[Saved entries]
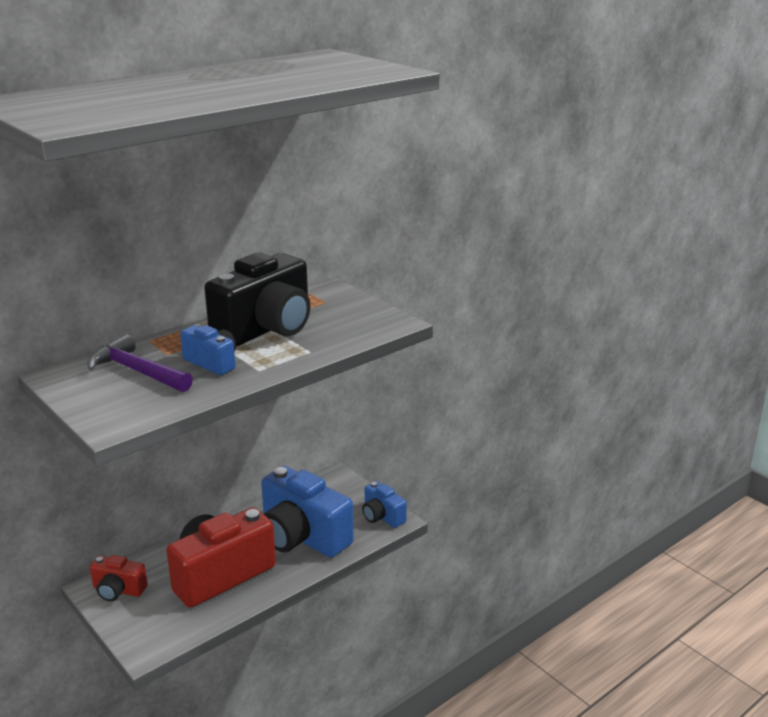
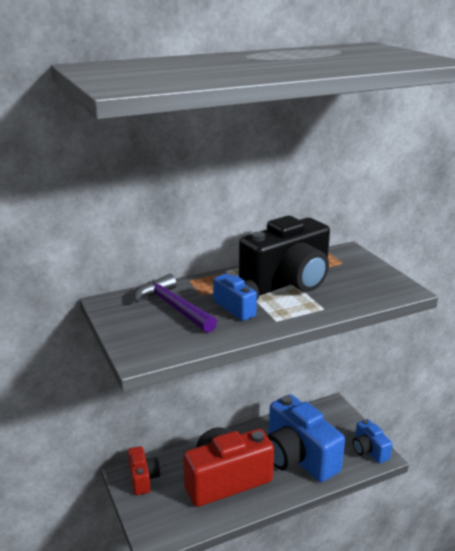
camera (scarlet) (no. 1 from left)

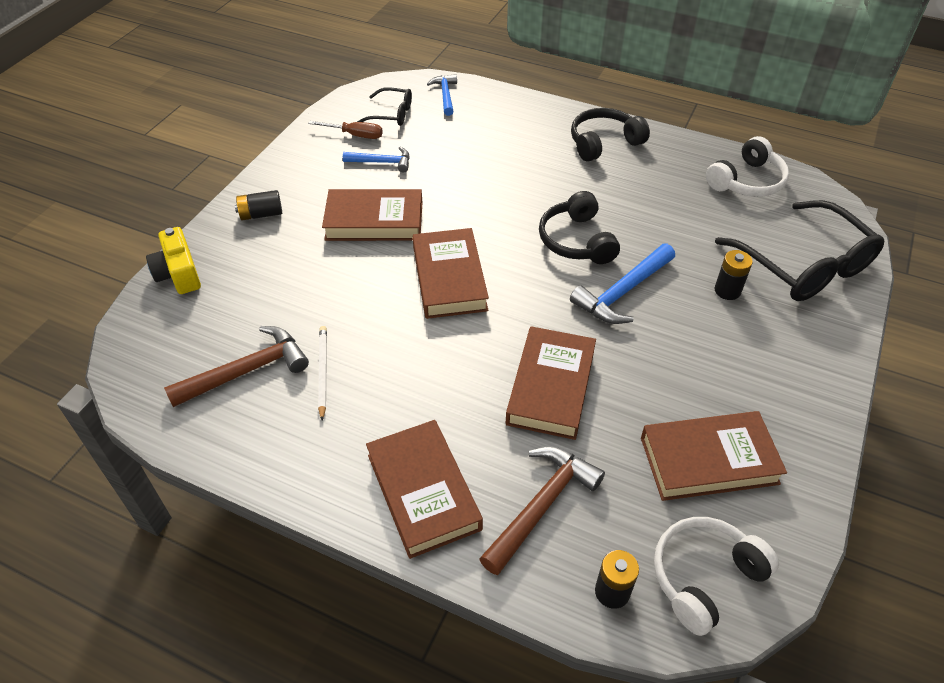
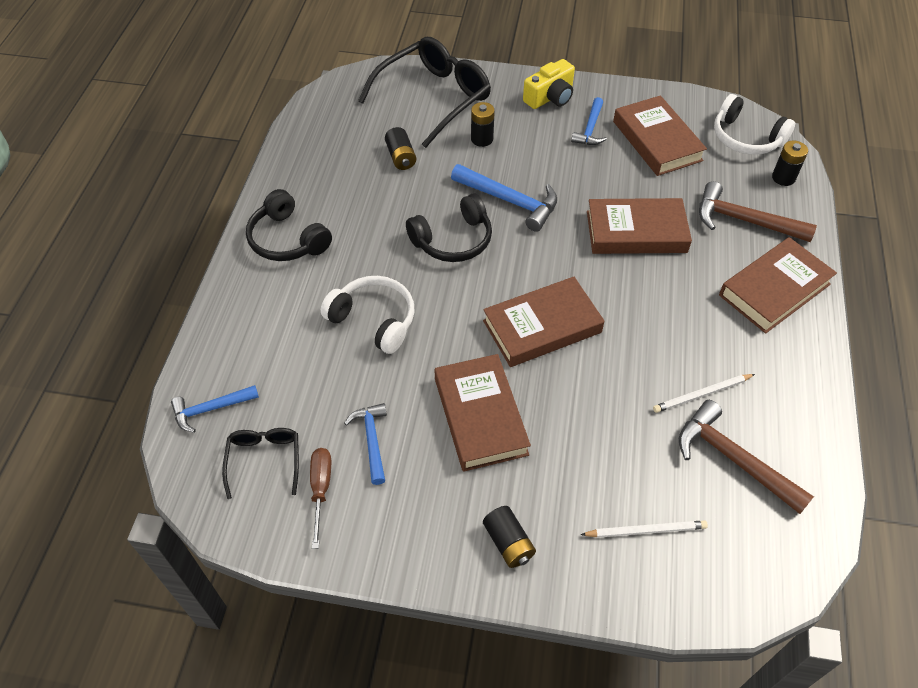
camera (yellow)
headset (pure white) (no. 1 from left)
AA battery (ebony) (no. 1 from left)
carpenter's hammer (cobalt) (no. 4 from left)
pencil (pure white) (no. 1 from left)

» **AIM OF THE EXERCISE**: Set down the entries word for word, omitting all pictures.

» **YOUR SOLUTION**:
camera (scarlet) (no. 1 from left)

camera (yellow)
headset (pure white) (no. 1 from left)
AA battery (ebony) (no. 1 from left)
carpenter's hammer (cobalt) (no. 4 from left)
pencil (pure white) (no. 1 from left)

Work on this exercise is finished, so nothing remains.